▸ DIRECTIONS
Transcribe only the lines of the listing below from the one holding "window: (143, 94) -> (120, 89), moved" through the one holding "coffee table: (156, 75) -> (156, 190), moved", inclusive, without any change.

▸ GIVEN RECORDS
※ ※ ※

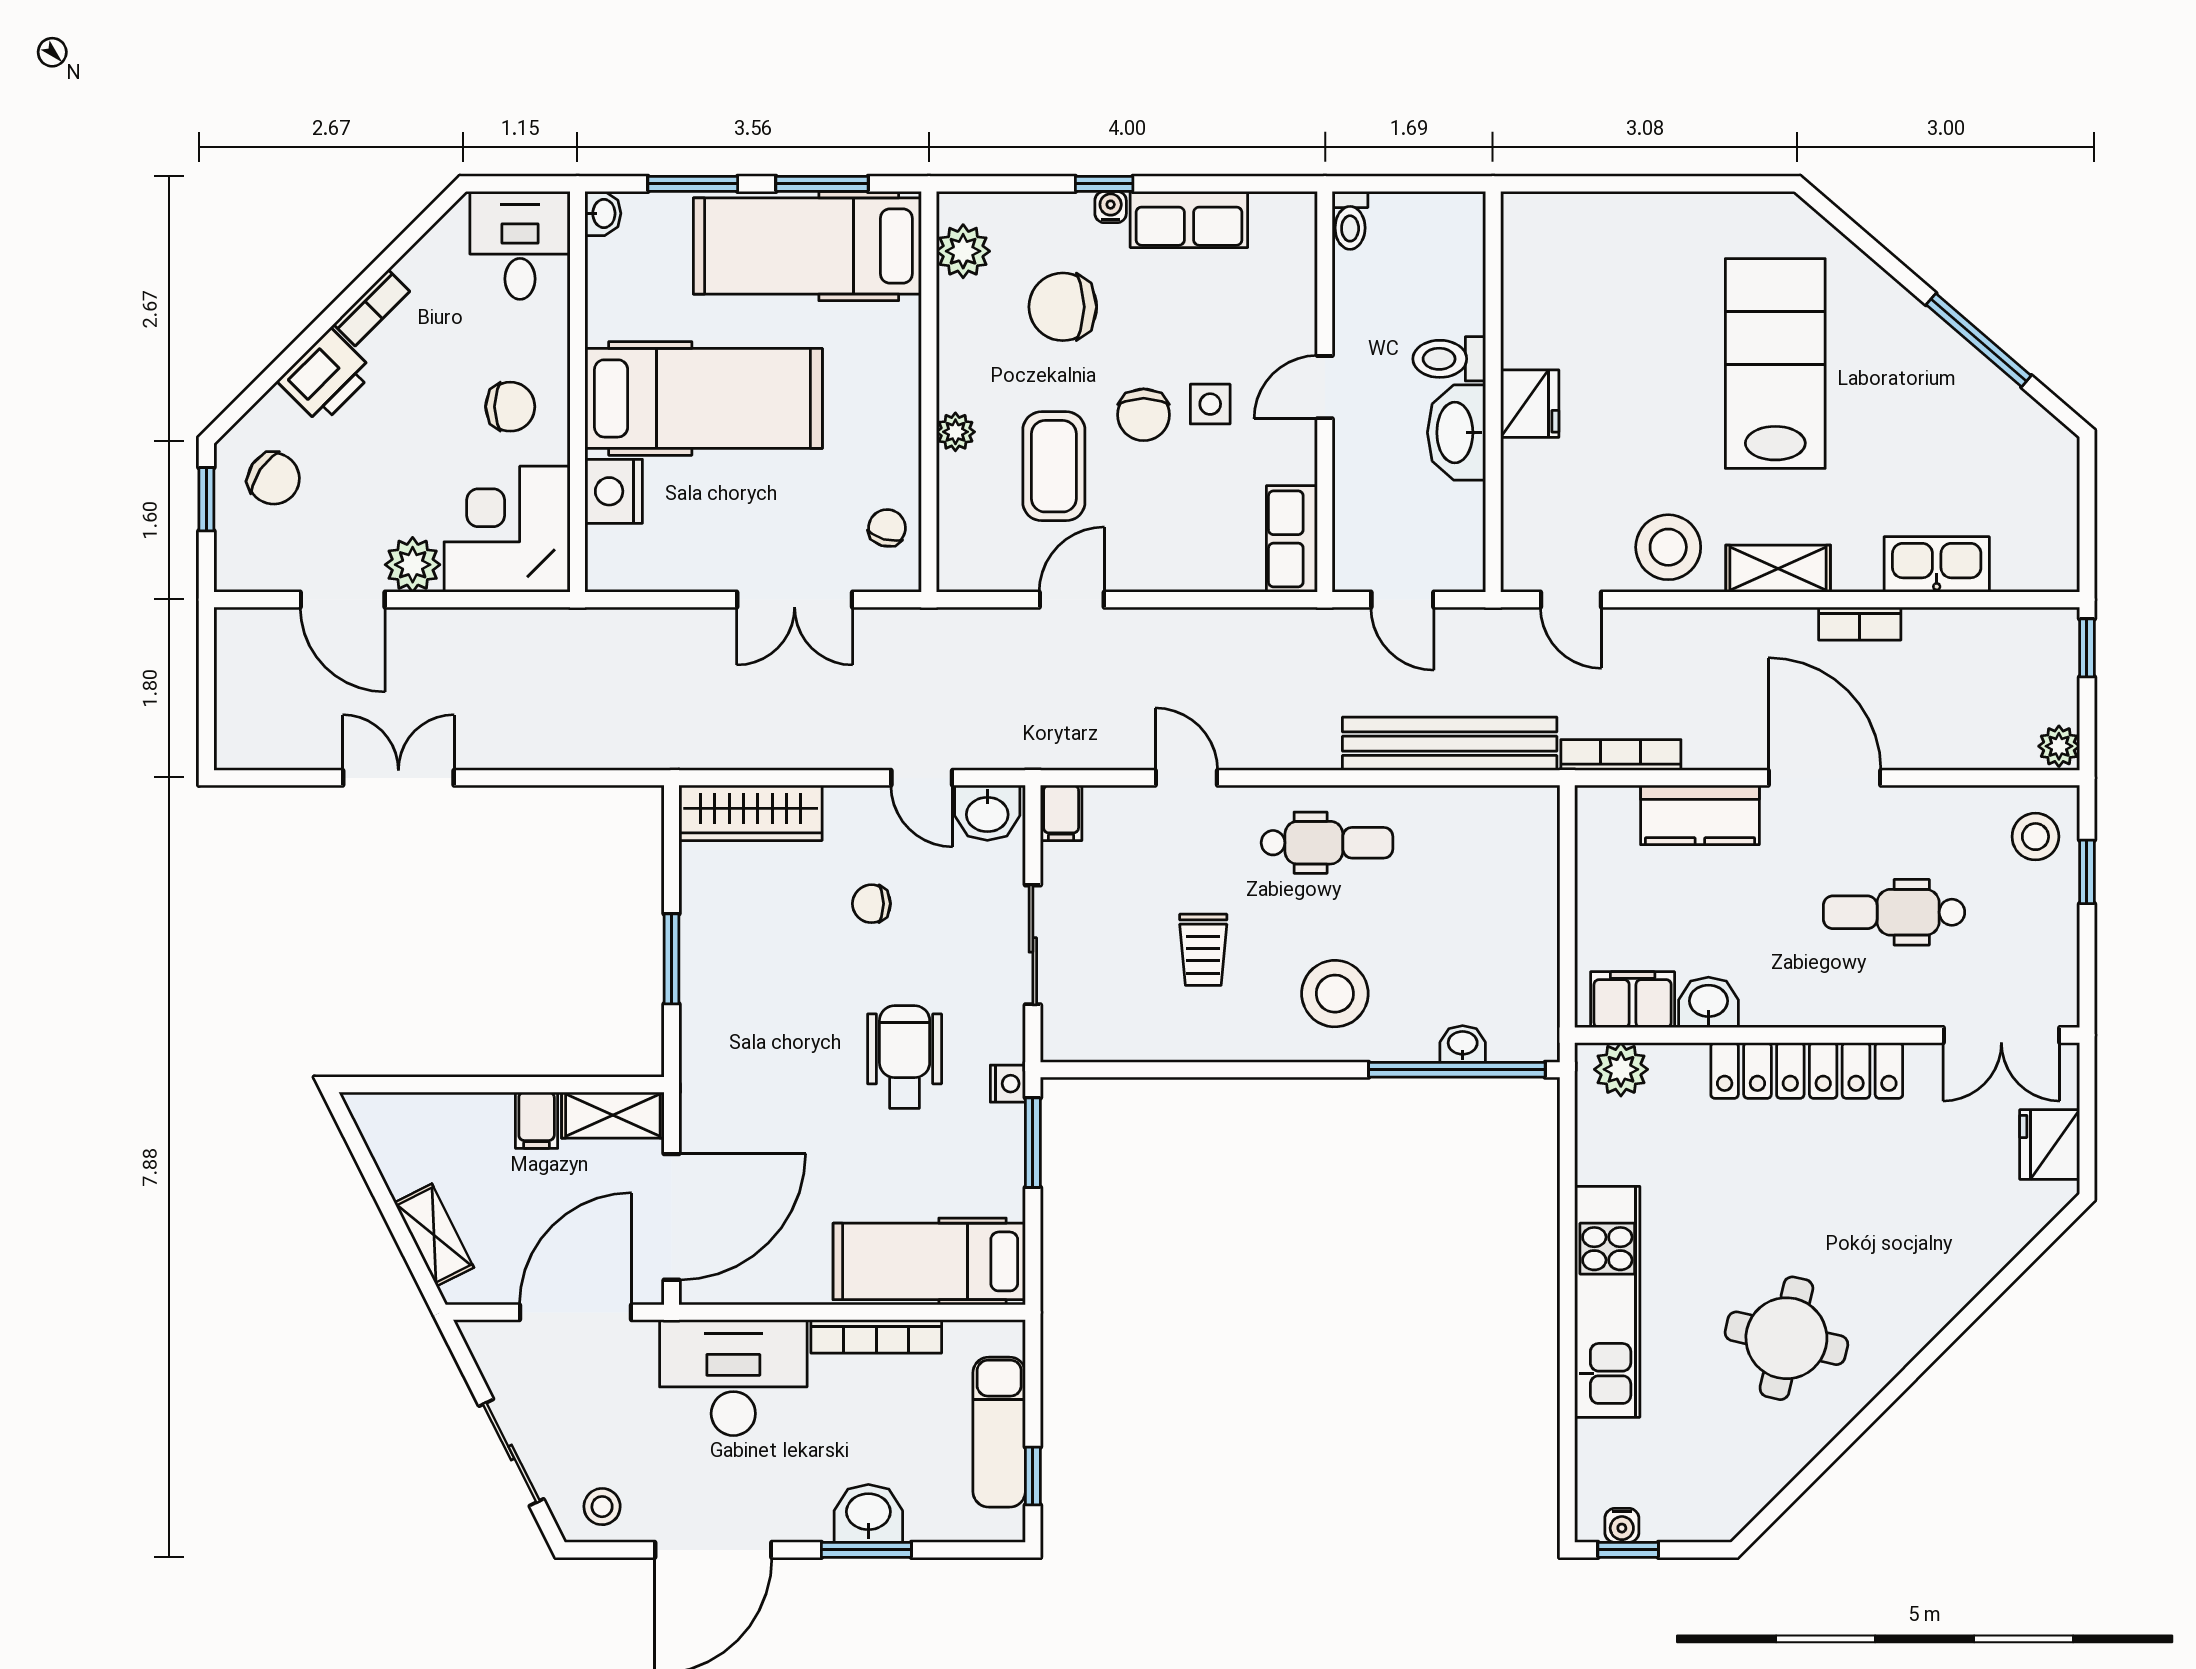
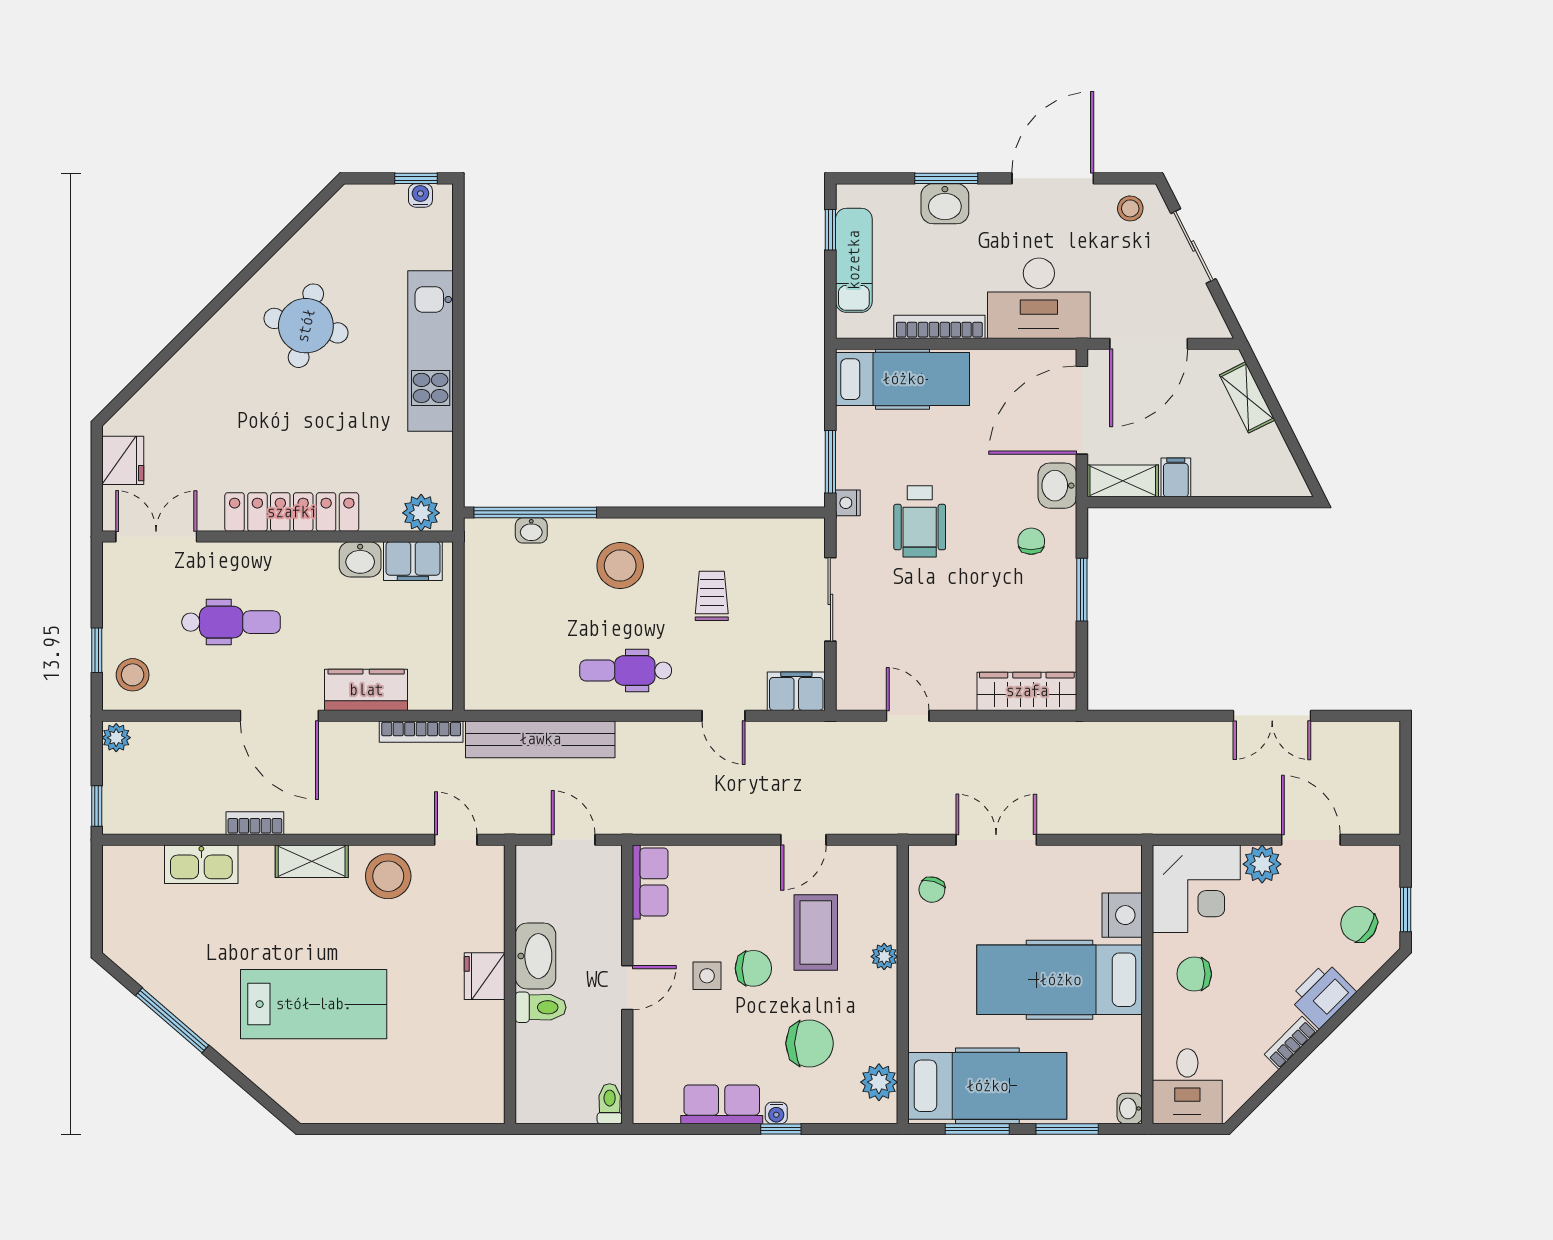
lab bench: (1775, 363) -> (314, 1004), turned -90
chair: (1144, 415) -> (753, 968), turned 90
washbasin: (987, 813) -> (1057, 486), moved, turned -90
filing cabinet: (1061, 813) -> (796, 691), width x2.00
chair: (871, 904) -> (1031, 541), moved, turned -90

※ ※ ※

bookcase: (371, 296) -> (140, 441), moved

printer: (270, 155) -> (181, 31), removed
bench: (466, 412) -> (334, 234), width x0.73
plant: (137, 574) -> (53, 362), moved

※ ※ ※

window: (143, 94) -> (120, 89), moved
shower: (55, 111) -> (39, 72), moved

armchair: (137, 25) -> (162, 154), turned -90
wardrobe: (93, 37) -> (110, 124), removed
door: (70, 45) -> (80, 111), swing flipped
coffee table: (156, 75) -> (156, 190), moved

※ ※ ※

▸ TASK ANSWER
window: (143, 94) -> (120, 89), moved
shower: (55, 111) -> (39, 72), moved

armchair: (137, 25) -> (162, 154), turned -90
wardrobe: (93, 37) -> (110, 124), removed
door: (70, 45) -> (80, 111), swing flipped
coffee table: (156, 75) -> (156, 190), moved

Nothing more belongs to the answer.